(Record extracts Opens)
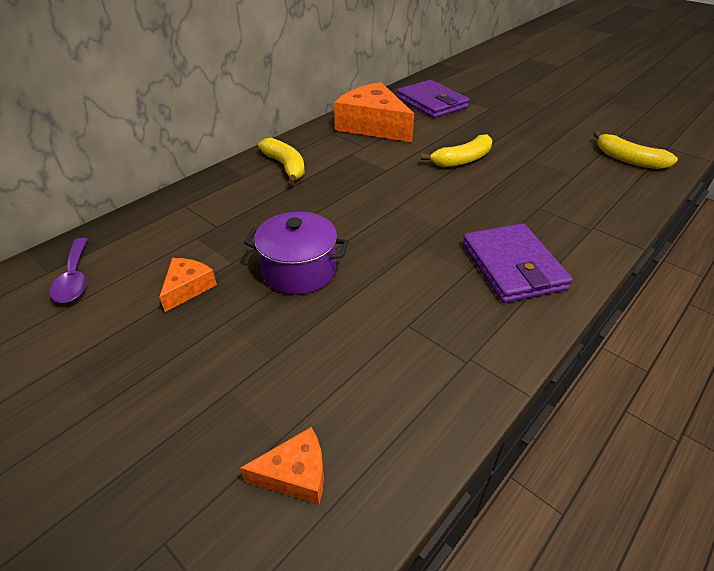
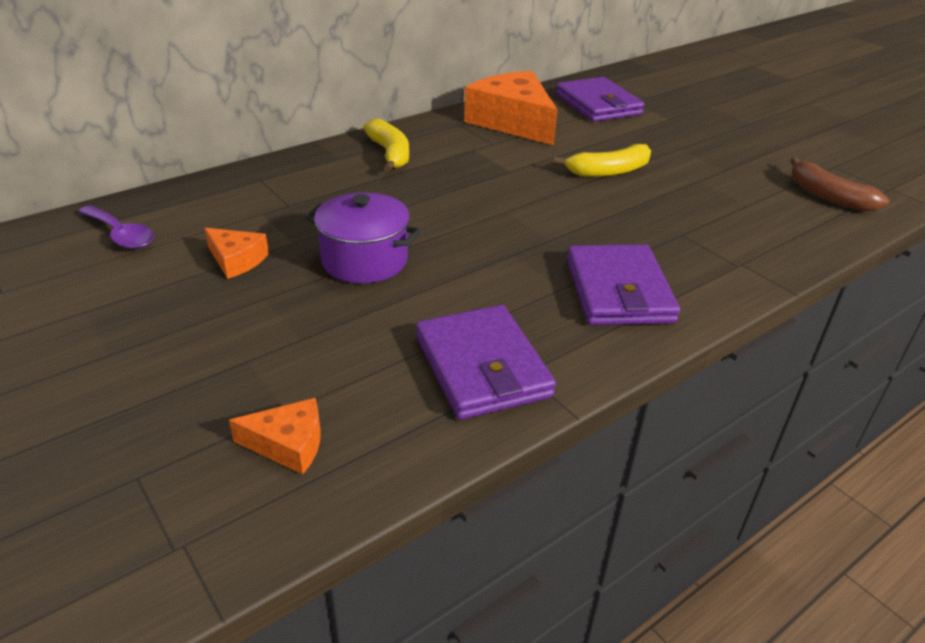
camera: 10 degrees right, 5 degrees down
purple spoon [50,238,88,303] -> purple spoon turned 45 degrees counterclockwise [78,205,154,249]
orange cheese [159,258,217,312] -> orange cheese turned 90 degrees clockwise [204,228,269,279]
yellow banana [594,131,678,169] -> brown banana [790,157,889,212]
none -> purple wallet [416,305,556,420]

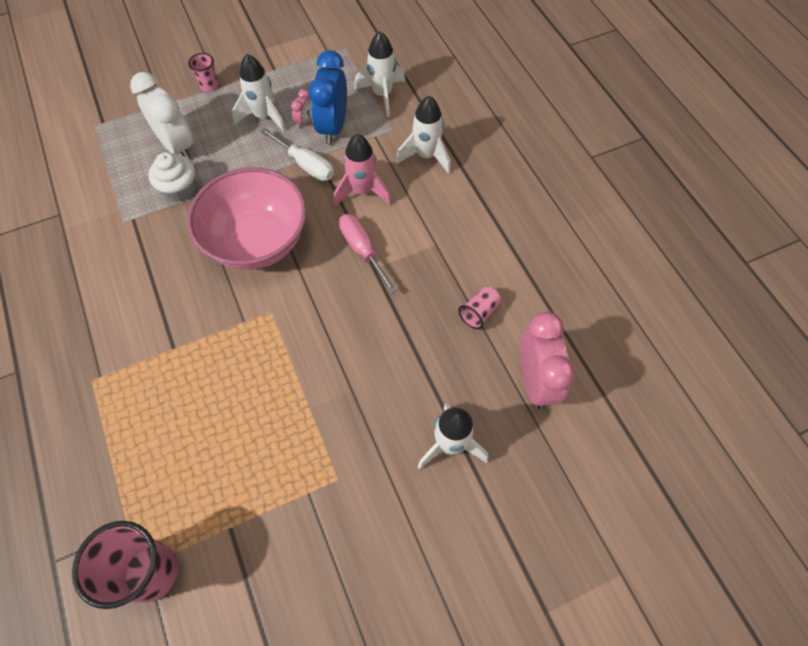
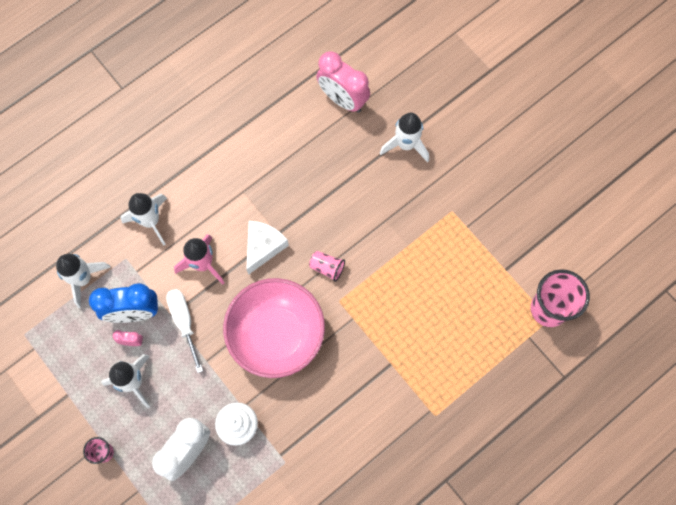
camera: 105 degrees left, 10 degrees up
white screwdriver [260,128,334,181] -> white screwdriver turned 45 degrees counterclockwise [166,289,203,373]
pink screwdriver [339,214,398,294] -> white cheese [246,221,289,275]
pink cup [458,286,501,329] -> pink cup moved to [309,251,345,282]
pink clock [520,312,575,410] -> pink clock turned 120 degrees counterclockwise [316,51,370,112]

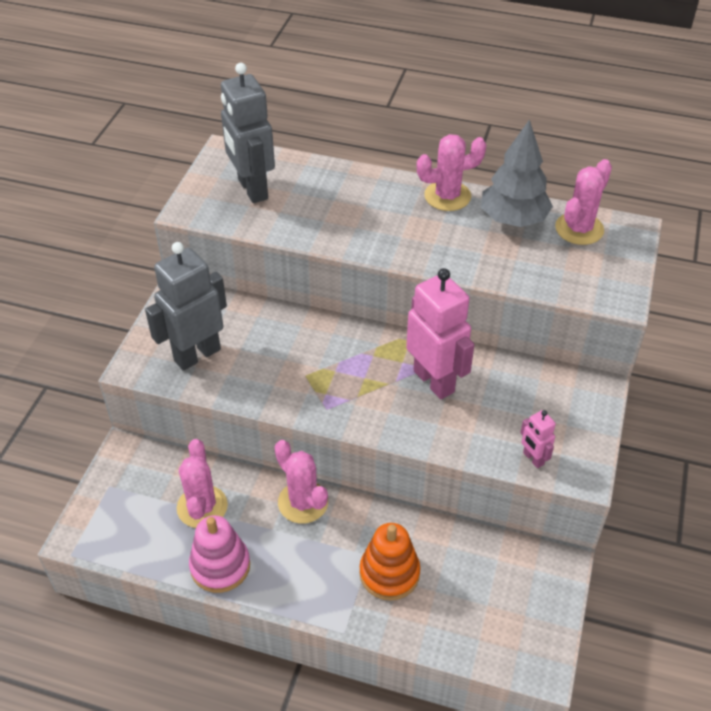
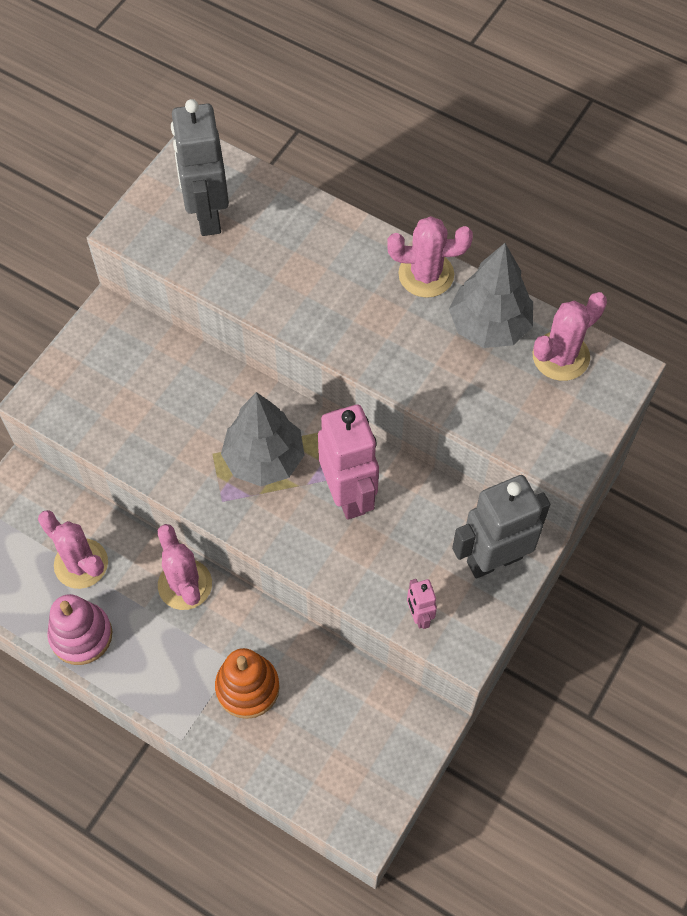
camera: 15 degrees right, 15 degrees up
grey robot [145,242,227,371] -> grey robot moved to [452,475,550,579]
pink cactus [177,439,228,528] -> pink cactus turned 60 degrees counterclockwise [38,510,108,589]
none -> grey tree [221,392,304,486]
(Record extracts Closes)
(Record extracts Opens)
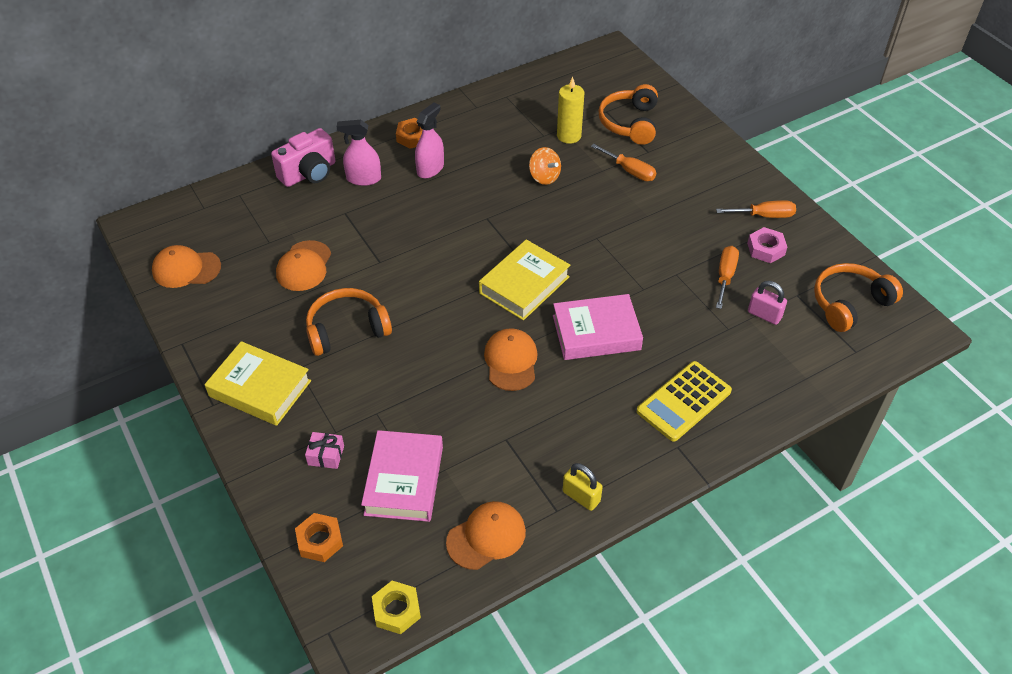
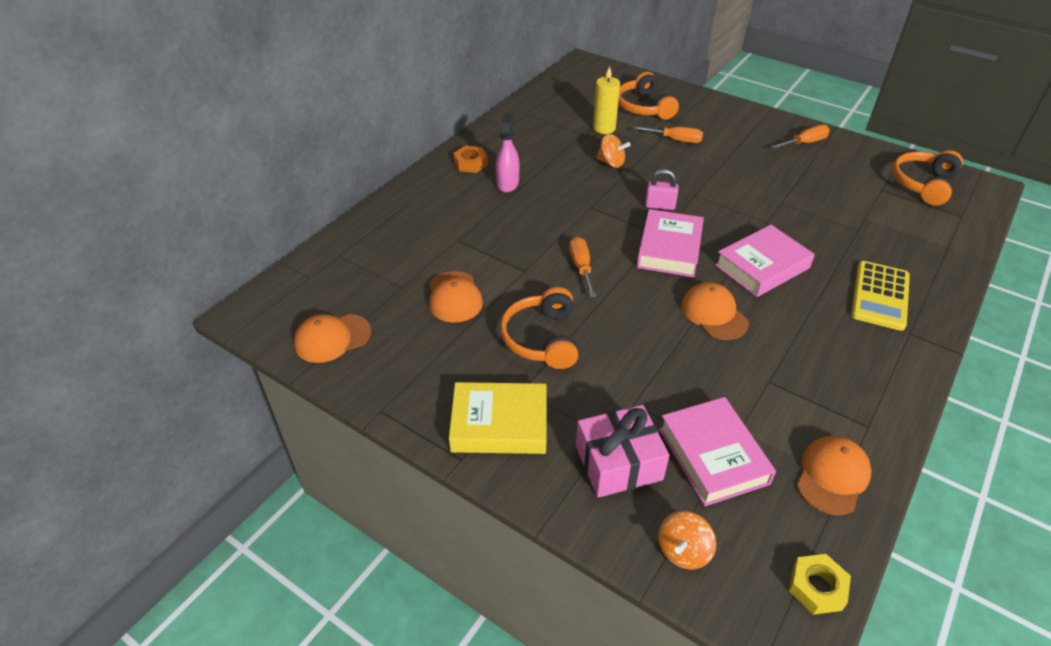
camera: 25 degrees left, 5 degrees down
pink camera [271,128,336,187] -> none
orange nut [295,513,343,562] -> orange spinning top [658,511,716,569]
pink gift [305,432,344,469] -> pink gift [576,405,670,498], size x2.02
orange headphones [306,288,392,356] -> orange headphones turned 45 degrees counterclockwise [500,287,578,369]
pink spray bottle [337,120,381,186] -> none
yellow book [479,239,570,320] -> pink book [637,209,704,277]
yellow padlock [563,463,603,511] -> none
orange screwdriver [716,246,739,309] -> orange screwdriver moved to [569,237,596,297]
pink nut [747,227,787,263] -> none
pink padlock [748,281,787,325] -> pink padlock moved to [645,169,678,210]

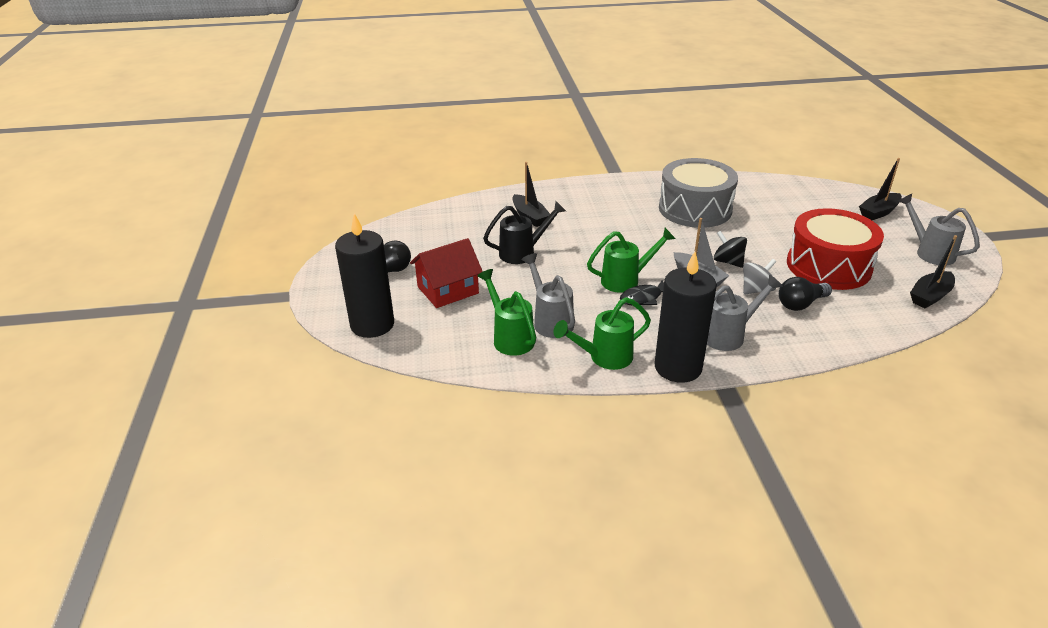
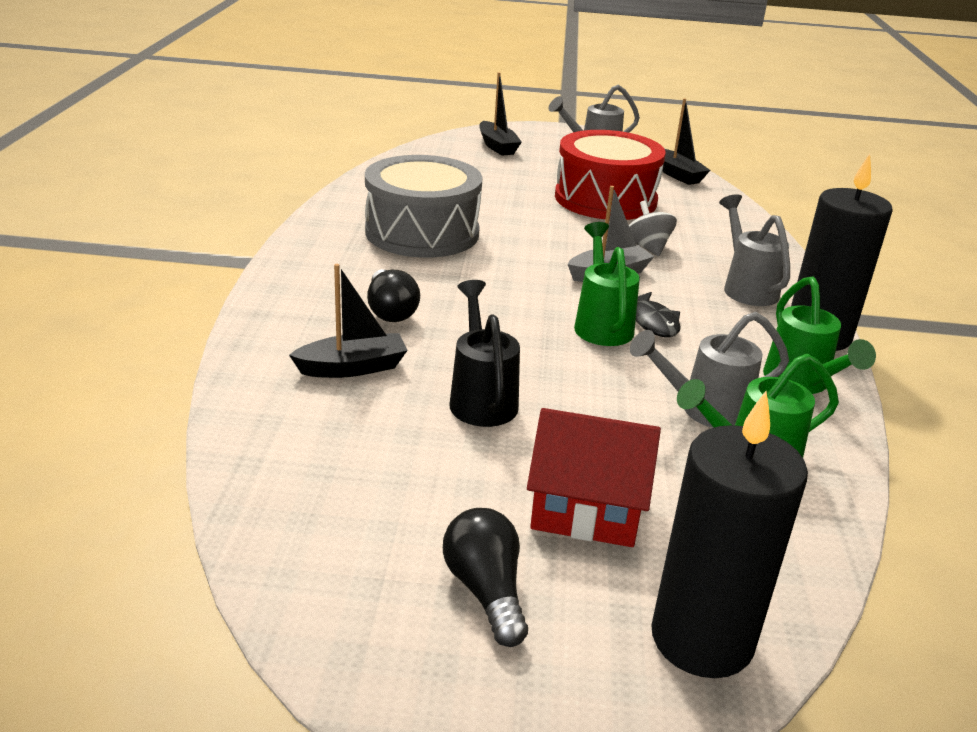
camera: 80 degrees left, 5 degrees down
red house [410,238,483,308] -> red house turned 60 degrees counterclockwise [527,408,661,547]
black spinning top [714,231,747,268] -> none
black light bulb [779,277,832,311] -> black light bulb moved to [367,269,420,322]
(Record extracts Closes)
Work request ->
Your answer must be the exact lines from the records above, from the one containing "camera: 10 degrees right, 5 degrees down" through the one containing "grey robot [145,242,227,371]", both included, with every picture left out.

Answer to the exercise ->
camera: 10 degrees right, 5 degrees down
purple spoon [50,238,88,303] -> purple spoon turned 45 degrees counterclockwise [78,205,154,249]
orange cheese [159,258,217,312] -> orange cheese turned 90 degrees clockwise [204,228,269,279]
yellow banana [594,131,678,169] -> brown banana [790,157,889,212]
none -> purple wallet [416,305,556,420]

camera: 105 degrees left, 10 degrees up
white screwdriver [260,128,334,181] -> white screwdriver turned 45 degrees counterclockwise [166,289,203,373]
pink screwdriver [339,214,398,294] -> white cheese [246,221,289,275]
pink cup [458,286,501,329] -> pink cup moved to [309,251,345,282]
pink clock [520,312,575,410] -> pink clock turned 120 degrees counterclockwise [316,51,370,112]

camera: 15 degrees right, 15 degrees up
grey robot [145,242,227,371] -> grey robot moved to [452,475,550,579]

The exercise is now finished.